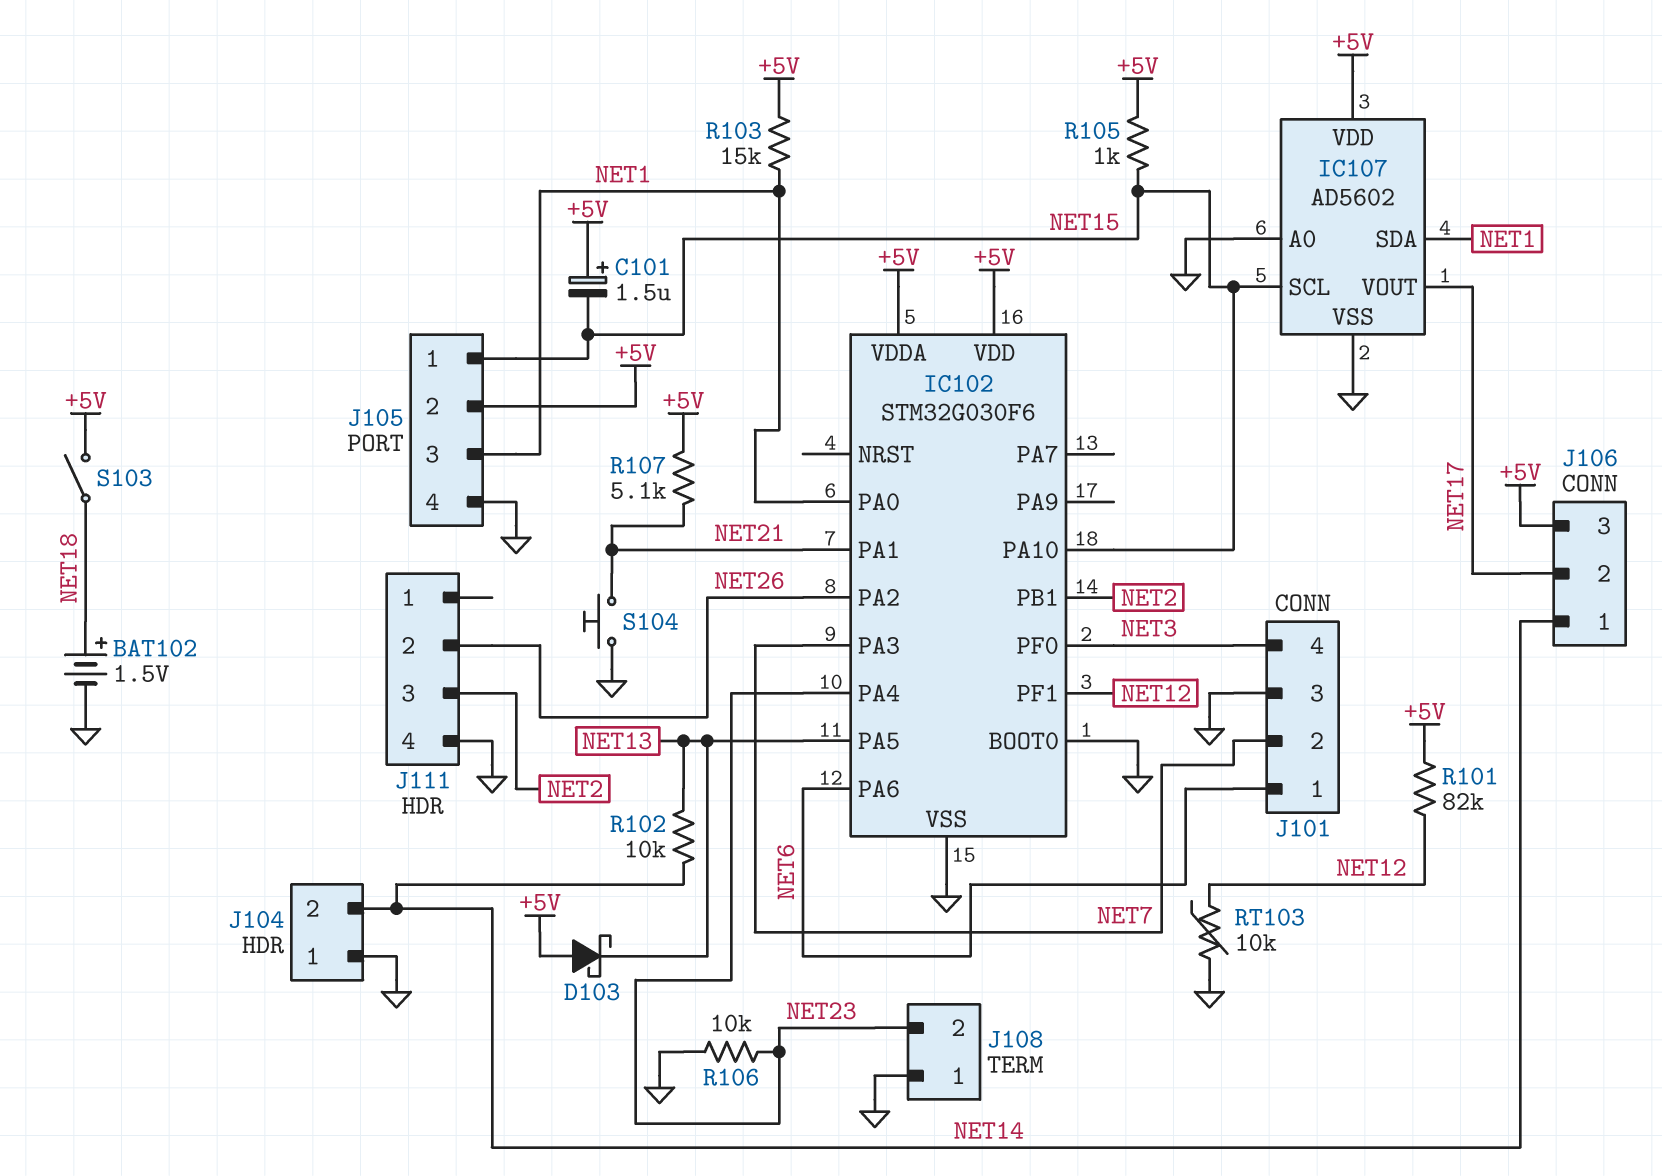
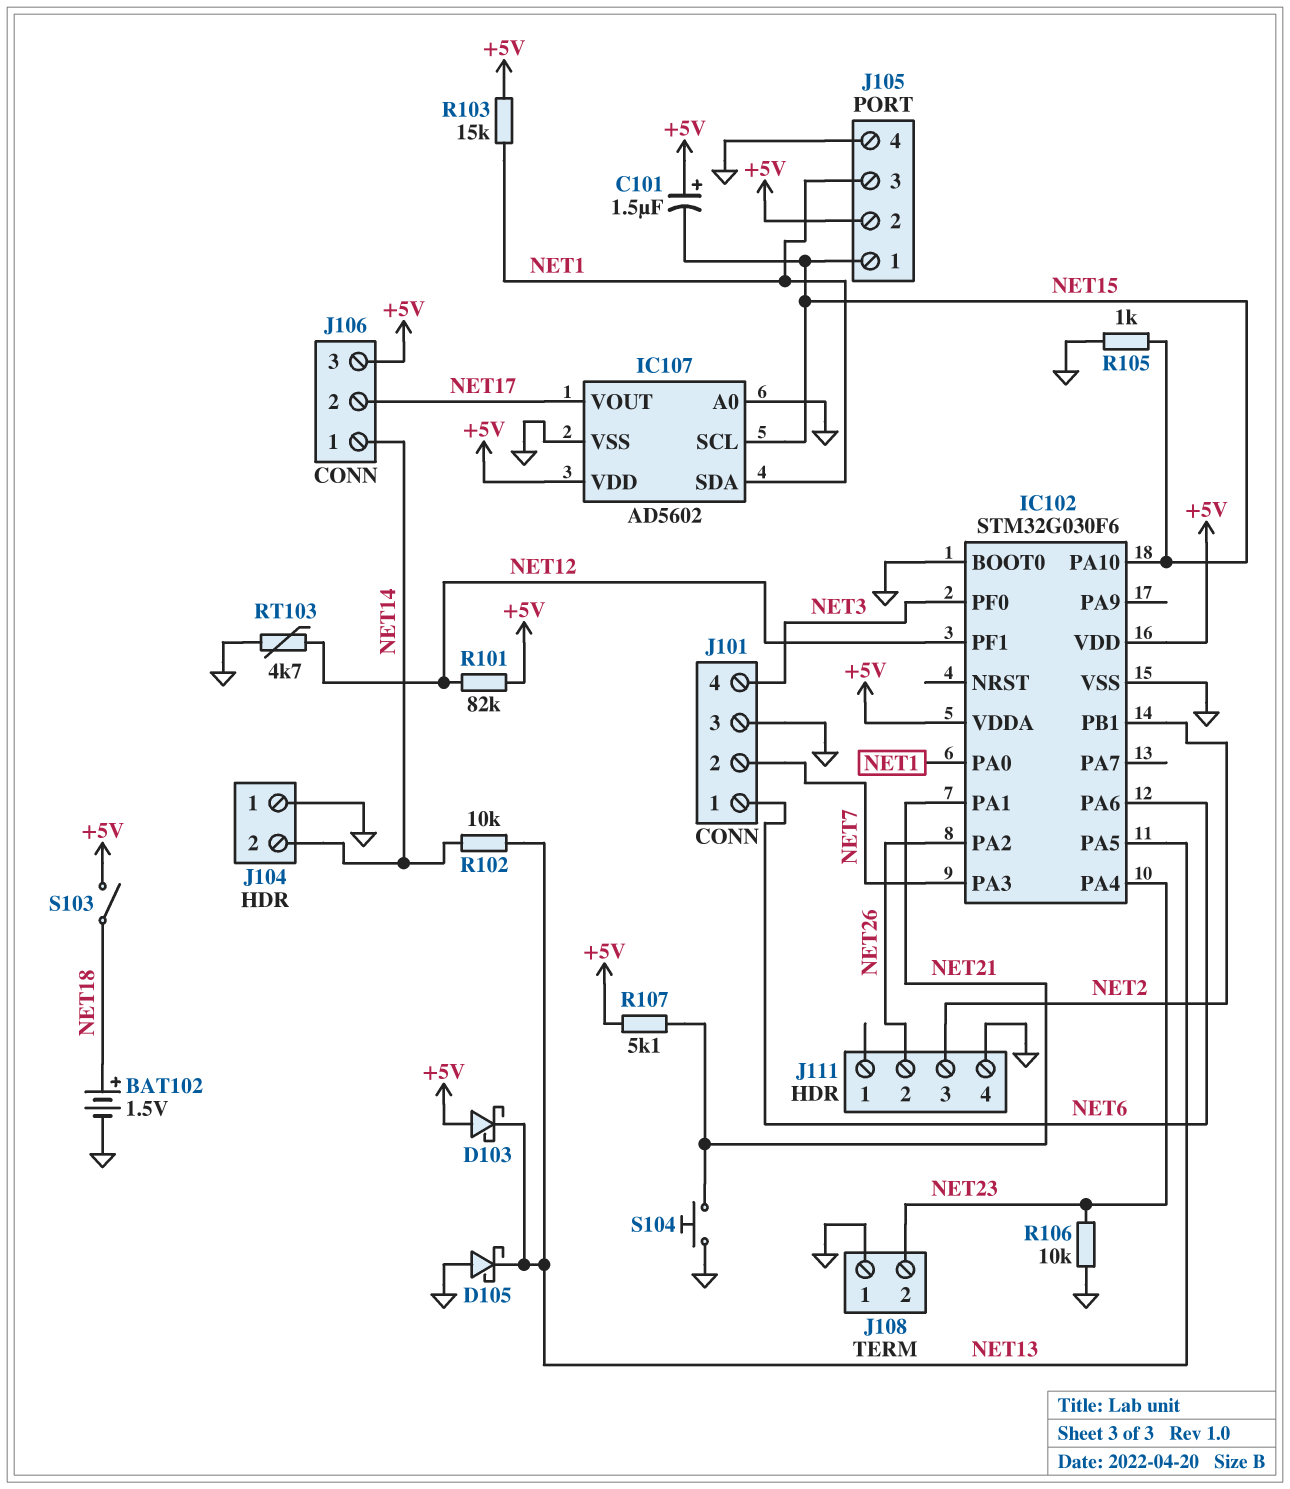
D105: none -> schottky (A GND, K NET13)
R105: 1k (+5V, NET15) -> 1k (GND, NET15)
RT103: 10k (GND, NET12) -> 4.7k (GND, NET12)

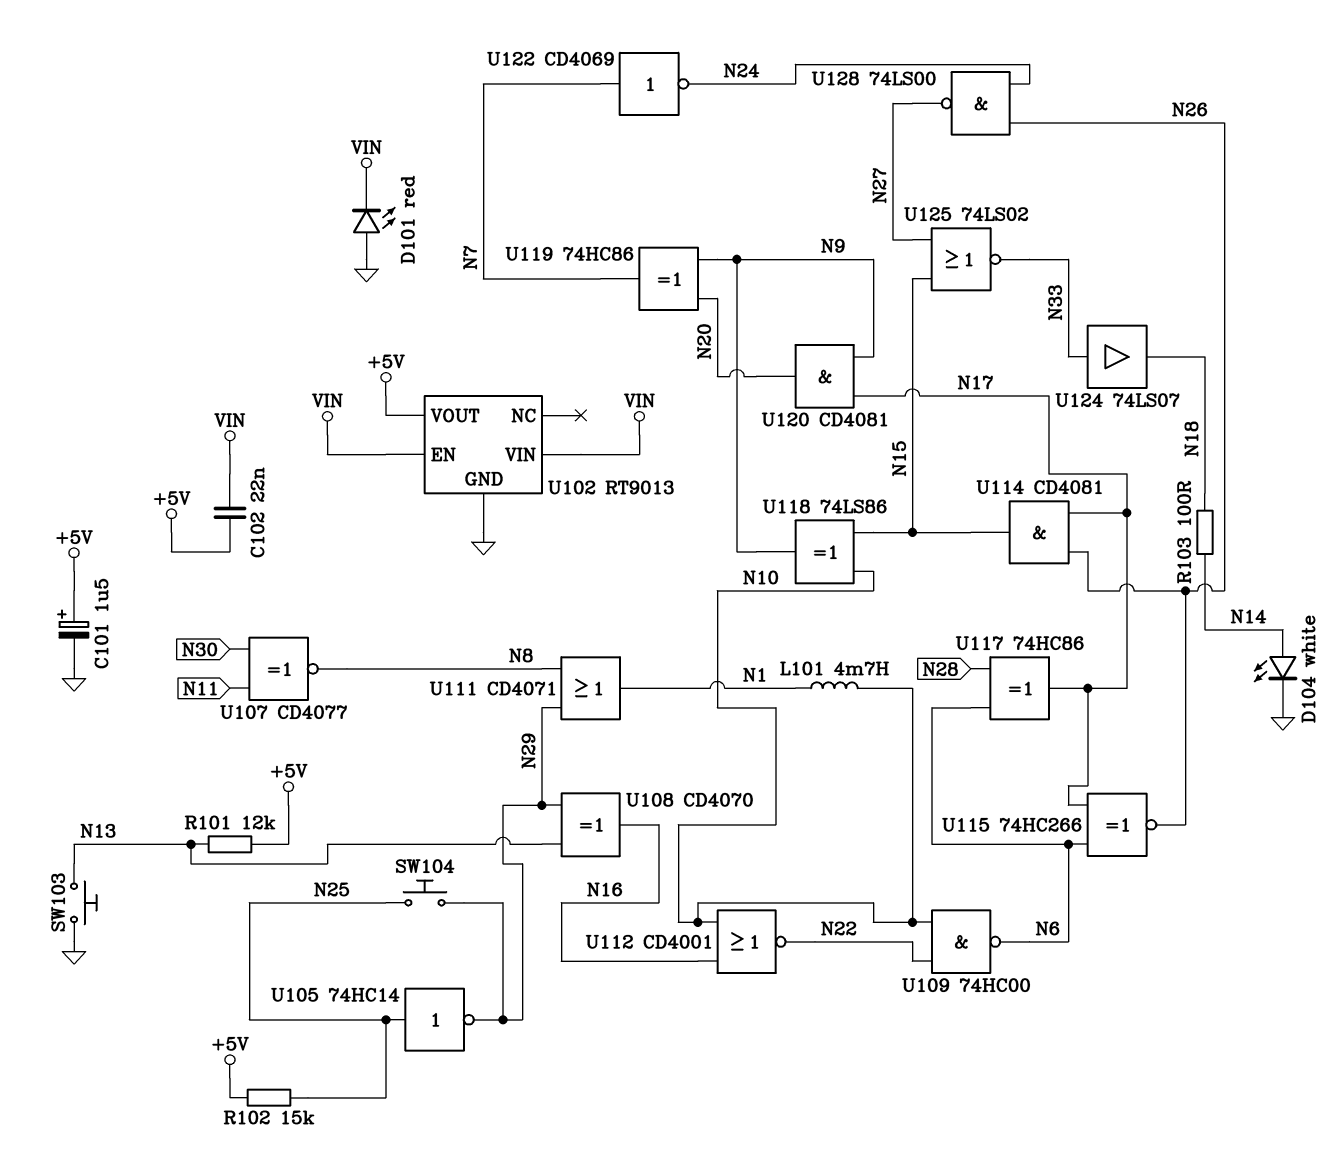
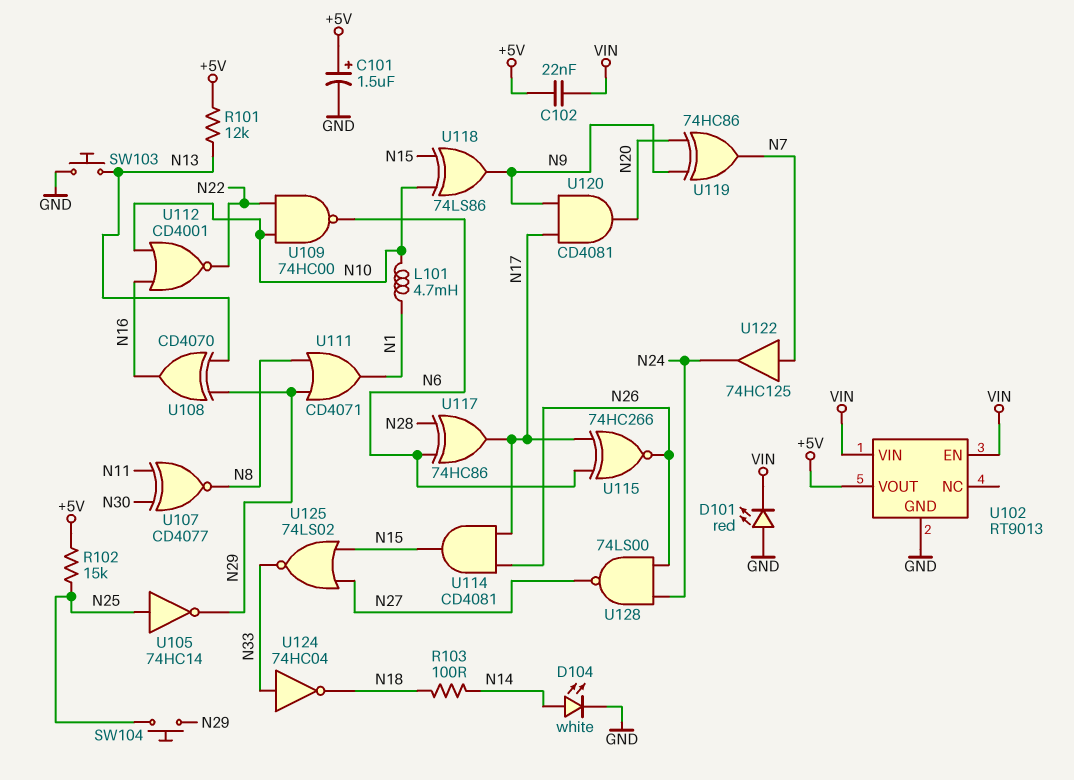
U122: NOT CD4069 (in N7, out N24) -> buffer 74HC125 (in N7, out N24)
U124: buffer 74LS07 (in N33, out N18) -> NOT 74HC04 (in N33, out N18)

▬▬▬▬▬▬▬▬▬▬

* _WHAT YOU NEED TO DO_
Excluding the pictures, output every entry above without alteration.

* _OUTPUT OF THE TASK_
D105: none -> schottky (A GND, K NET13)
R105: 1k (+5V, NET15) -> 1k (GND, NET15)
RT103: 10k (GND, NET12) -> 4.7k (GND, NET12)

U122: NOT CD4069 (in N7, out N24) -> buffer 74HC125 (in N7, out N24)
U124: buffer 74LS07 (in N33, out N18) -> NOT 74HC04 (in N33, out N18)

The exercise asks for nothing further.